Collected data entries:
====

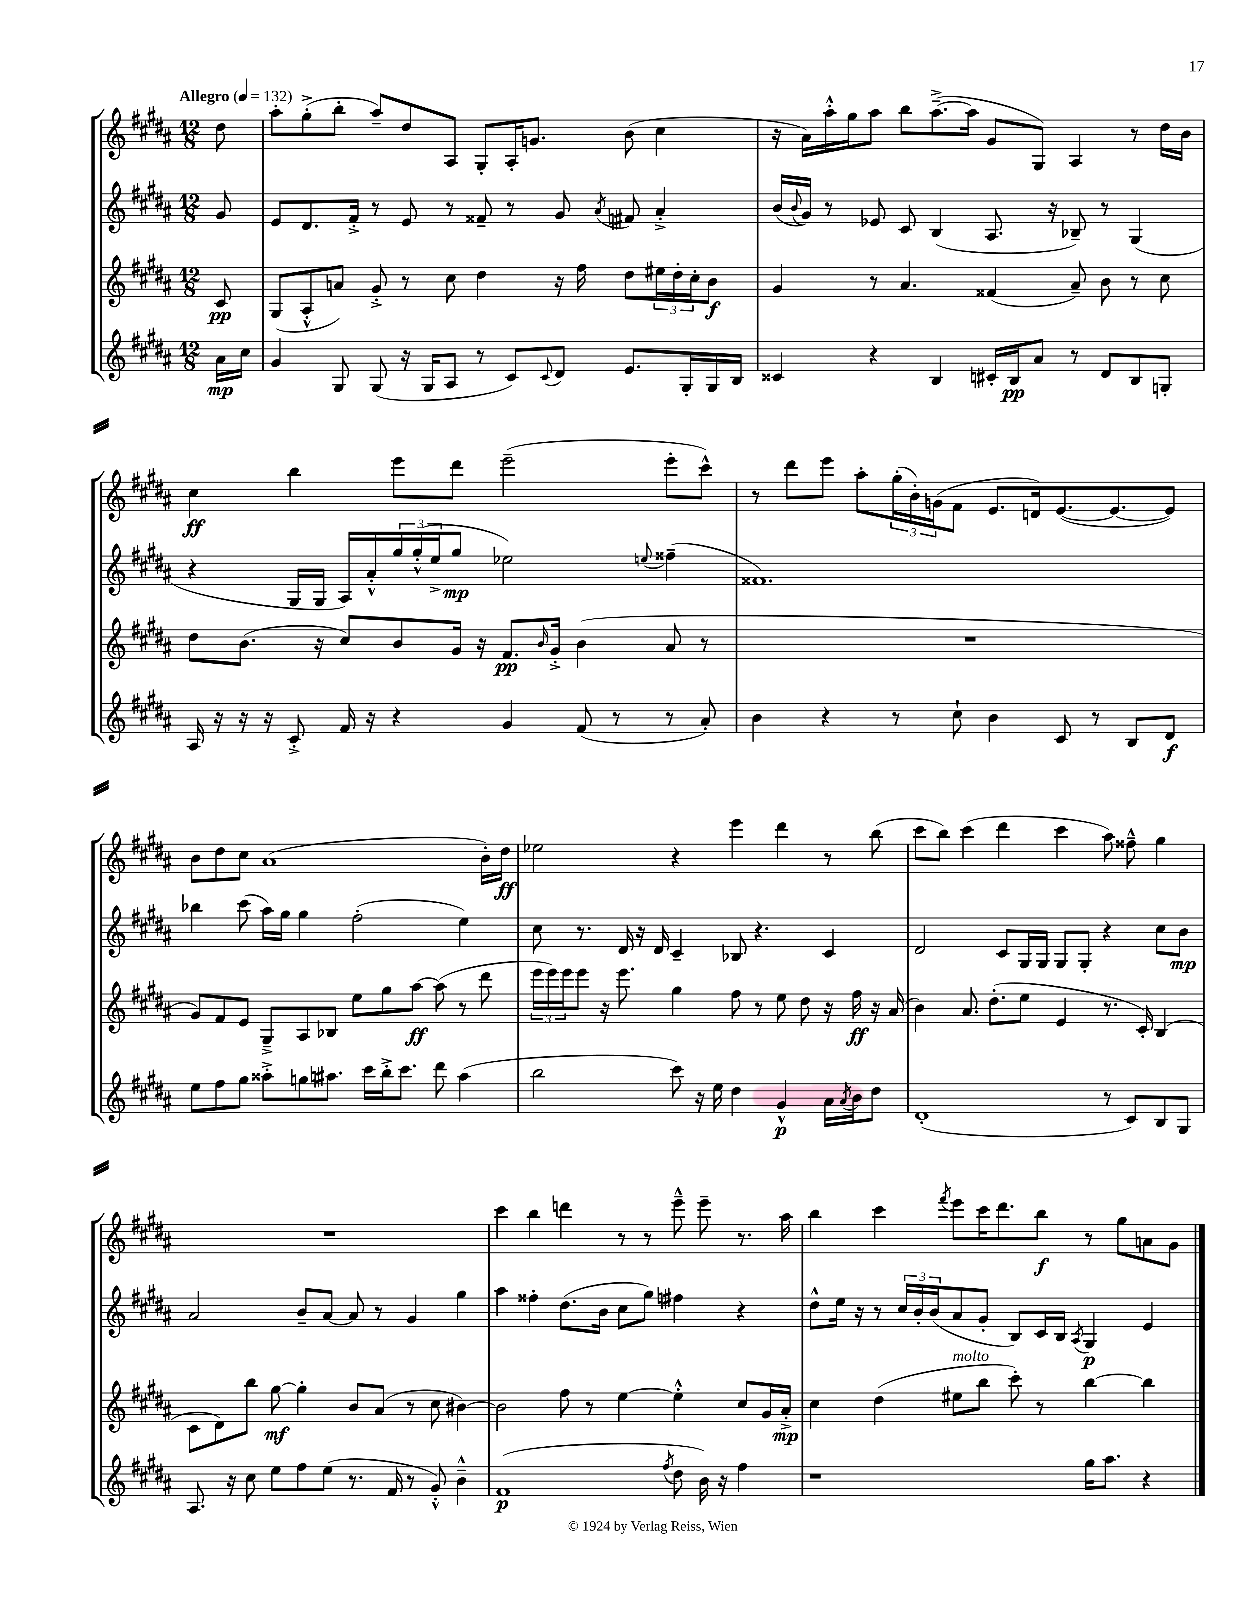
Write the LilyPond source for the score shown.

<<
\new StaffGroup <<
\new Staff = "s0" {
    \clef treble \key b \major \numericTimeSignature \time 12/8 \partial 8 \tempo "Allegro" 4 = 132
    dis''8 |
    ais''8-. gis''8-.->( b''8-. ais''8--) dis''8 ais8 gis8-. ais16-. g'8. b'8( cis''4 |
    r16 ais'16) ais''16-.-^ gis''16 ais''8 b''8 ais''8.~--->( ais''16 gis'8 gis8) ais4 r8 dis''16 b'16 |
    cis''4\ff b''4 e'''8 dis'''8 e'''2--( e'''8-. cis'''8-^) |
    r8 dis'''8 e'''8 ais''8-. \tuplet 3/2 { gis''16-.( b'16-.) g'16( } fis'8 e'8. d'16) e'8.~( e'8.~ e'8) |
    b'8 dis''8 cis''8 ais'1( b'16-.) dis''16\ff |
    ees''2 r4 e'''4 dis'''4 r8 b''8( |
    cis'''8 b''8) cis'''4( dis'''4 cis'''4 ais''8) fisis''8---^ gis''4 |
    R1. |
    cis'''4 b''4 d'''4 r8 r8 e'''8---^ e'''8-- r8. ais''16 |
    b''4 cis'''4 \acciaccatura { fis'''8 } e'''8 cis'''16 dis'''8. b''8\f r8 gis''8 a'8 gis'8 \bar "|." |
}
\new Staff = "s1" {
    \clef treble \key b \major \numericTimeSignature \time 12/8 \partial 8
    gis'8 |
    e'8 dis'8. fis'16-.-> r8 e'8 r8 fisis'8-- r8 gis'8 \acciaccatura { ais'8 } fis'8 ais'4-.-> |
    b'16( \appoggiatura { b'8 } gis'16) r8 ees'8 cis'8 b4( ais8. r16 bes8--) r8 gis4( |
    r4 gis16 gis16 ais16) ais'16-.-^ \tuplet 3/2 { gis''16 gis''16-.-^( e''16-> } gis''8\mp ees''2) \appoggiatura { e''8 } fisis''4--( |
    fisis'1.) |
    bes''4 cis'''8( ais''16) gis''16 gis''4 fis''2-.( e''4) |
    cis''8 r8. dis'16 r16 dis'16 cis'4-- bes8 r4. cis'4 |
    dis'2 cis'8 gis16 gis16 gis8 gis8-. r4 cis''8 b'8\mp |
    ais'2 b'8-- ais'8~ ais'8 r8 gis'4 gis''4 |
    ais''4 fisis''4-. dis''8.( b'16 cis''8 gis''8) fis''4 r4 |
    dis''8-^ e''16 r16 r8 \tuplet 3/2 { cis''16 b'16-. b'16( } ais'8 gis'8-. b8) cis'16 b16 \acciaccatura { ais8 } gis4\p e'4 \bar "|." |
}
\new Staff = "s2" {
    \clef treble \key b \major \numericTimeSignature \time 12/8 \partial 8
    cis'8\pp |
    gis8( ais8-.-^ a'8) gis'8-.-> r8 cis''8 dis''4 r16 fis''16 dis''8 \tuplet 3/2 { eis''16 dis''16-. cis''16-. } b'8\f |
    gis'4 r8 ais'4. fisis'4( ais'8--) b'8 r8 cis''8 |
    dis''8 b'8.( r16 cis''8) b'8 gis'16 r16 fis'8.\pp \grace { b'16 } gis'16-.-> b'4( ais'8 r8 |
    R1. |
    gis'8) fis'8 e'8 gis8---> ais8 bes8 e''8 gis''8 ais''8~\ff ais''8( r8 dis'''8 |
    \tuplet 3/2 { e'''16 e'''16) e'''16 } e'''8 r16 e'''8. gis''4 fis''8 r8 e''8 dis''8 r16 fis''16\ff r16 ais'16( |
    b'4) ais'8. dis''8.-.( e''8 e'4 r8. cis'16-.) b4( |
    cis'8 dis'8) b''8 gis''8~\mf gis''4-. b'8 ais'8( r8 cis''8 bis'4~) |
    bis'2 fis''8 r8 e''4~ e''4-.-^ cis''8 gis'16 ais'16-.->\mp |
    cis''4 dis''4( eis''8^\markup { \italic "molto" } b''8 cis'''8-.) r8 b''4~ b''4 \bar "|." |
}
\new Staff = "s3" {
    \clef treble \key b \major \numericTimeSignature \time 12/8 \partial 8
    ais'16\mp cis''16 |
    gis'4 gis8 gis8( r16 gis16 ais8 r8 cis'8) \appoggiatura { cis'8 } dis'8 e'8. gis16-. gis16 b16 |
    cisis'4 r4 b4 cis'16-. b16\pp ais'8 r8 dis'8 b8 g8-. |
    ais16 r16 r16 r16 cis'8-.-> fis'16 r16 r4 gis'4 fis'8( r8 r8 ais'8-.) |
    b'4 r4 r8 cis''8-! b'4 cis'8 r8 b8 dis'8\f |
    e''8 fis''8 gis''8 aisis''8-.-> g''8 ais''8. cis'''16 b''16-.-> cis'''8. dis'''8 ais''4( |
    b''2 cis'''8) r16 e''16 dis''4 gis'4-^\p ais'16 \acciaccatura { ais'8 } b'16 dis''8 |
    dis'1-.( r8 cis'8) b8 gis8 |
    ais8. r16 cis''8 e''8 fis''8 e''8( r8. fis'16 r8 gis'8-.-^) b'4---^ |
    fis'1\p( \acciaccatura { fis''8 } dis''8 b'16) r16 fis''4 |
    r1 gis''16 ais''8. r4 \bar "|." |
}
>>
>>
\layout { \context { \Score \remove "Bar_number_engraver" } }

====

◆ PROBLEM DETAILS:
How many lines of the records contain the string "tuplet"? Case counts. Give only the number.

◆ RESPONSE FOR THIS EXERCISE:
5